━━━━━ PROVIDED INFORMATION ━━━━━

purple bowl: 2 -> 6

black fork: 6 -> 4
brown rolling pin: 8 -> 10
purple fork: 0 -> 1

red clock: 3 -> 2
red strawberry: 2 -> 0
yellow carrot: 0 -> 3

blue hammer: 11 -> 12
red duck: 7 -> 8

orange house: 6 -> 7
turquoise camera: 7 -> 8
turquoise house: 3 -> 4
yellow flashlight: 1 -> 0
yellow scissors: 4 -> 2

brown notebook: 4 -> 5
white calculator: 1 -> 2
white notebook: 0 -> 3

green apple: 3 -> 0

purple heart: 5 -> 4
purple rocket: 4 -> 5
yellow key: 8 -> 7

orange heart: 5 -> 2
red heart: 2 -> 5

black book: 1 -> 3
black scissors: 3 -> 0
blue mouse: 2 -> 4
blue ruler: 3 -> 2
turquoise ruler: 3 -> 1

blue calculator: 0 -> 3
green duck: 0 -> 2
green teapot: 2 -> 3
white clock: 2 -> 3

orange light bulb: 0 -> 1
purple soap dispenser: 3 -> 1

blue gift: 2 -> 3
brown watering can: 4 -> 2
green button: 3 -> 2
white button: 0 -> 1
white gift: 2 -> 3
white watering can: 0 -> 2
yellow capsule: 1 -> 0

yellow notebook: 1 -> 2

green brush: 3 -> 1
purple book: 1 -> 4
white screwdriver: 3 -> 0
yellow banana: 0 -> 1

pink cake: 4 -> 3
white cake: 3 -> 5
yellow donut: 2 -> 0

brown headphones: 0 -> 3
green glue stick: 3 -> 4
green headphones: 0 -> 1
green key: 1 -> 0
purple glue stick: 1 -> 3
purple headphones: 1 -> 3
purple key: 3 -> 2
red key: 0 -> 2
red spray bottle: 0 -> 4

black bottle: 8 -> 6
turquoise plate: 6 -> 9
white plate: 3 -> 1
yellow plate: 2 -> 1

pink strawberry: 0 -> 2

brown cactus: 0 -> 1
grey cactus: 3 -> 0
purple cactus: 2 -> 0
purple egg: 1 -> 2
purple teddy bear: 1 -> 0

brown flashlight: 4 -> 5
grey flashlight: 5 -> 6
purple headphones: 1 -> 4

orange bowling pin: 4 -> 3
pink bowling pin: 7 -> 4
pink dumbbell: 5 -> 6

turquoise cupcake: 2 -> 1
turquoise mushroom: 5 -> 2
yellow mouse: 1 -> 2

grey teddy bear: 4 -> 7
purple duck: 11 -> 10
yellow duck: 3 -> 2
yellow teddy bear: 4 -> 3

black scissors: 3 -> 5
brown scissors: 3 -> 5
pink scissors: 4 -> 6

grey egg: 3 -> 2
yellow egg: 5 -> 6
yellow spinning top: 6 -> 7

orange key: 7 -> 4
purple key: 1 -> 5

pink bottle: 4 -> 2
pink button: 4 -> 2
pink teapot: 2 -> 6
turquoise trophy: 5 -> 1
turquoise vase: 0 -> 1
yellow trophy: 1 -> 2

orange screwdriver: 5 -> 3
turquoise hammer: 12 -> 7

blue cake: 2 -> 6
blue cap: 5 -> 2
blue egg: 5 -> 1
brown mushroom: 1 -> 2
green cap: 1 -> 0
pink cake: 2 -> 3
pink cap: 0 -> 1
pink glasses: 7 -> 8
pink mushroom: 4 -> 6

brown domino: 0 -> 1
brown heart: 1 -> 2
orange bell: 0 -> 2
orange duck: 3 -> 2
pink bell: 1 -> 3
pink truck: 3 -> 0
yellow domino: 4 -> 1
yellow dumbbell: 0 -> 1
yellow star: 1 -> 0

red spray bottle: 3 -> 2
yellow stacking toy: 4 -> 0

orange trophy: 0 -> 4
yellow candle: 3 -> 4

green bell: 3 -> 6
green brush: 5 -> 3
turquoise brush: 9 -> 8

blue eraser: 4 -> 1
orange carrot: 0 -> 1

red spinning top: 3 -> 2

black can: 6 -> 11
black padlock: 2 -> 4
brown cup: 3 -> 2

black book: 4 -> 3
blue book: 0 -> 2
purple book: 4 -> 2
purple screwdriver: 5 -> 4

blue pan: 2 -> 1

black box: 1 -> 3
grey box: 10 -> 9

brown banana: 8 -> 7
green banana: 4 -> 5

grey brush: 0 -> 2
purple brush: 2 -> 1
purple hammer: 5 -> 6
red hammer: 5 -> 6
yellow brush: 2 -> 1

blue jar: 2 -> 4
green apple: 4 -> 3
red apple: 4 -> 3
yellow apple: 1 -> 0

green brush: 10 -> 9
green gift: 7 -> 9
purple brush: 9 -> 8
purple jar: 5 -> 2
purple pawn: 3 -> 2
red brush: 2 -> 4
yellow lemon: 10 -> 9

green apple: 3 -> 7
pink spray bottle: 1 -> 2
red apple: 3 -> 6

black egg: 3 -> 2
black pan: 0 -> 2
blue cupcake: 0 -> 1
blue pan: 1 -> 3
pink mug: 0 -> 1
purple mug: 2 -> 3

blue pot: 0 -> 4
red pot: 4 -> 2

━━━━━

#### [PROBLEM TO SOLVE]
Using the entries above, copy out all lines that contain the string "gift".

#### [EXPECTED ANSWER]
blue gift: 2 -> 3
white gift: 2 -> 3
green gift: 7 -> 9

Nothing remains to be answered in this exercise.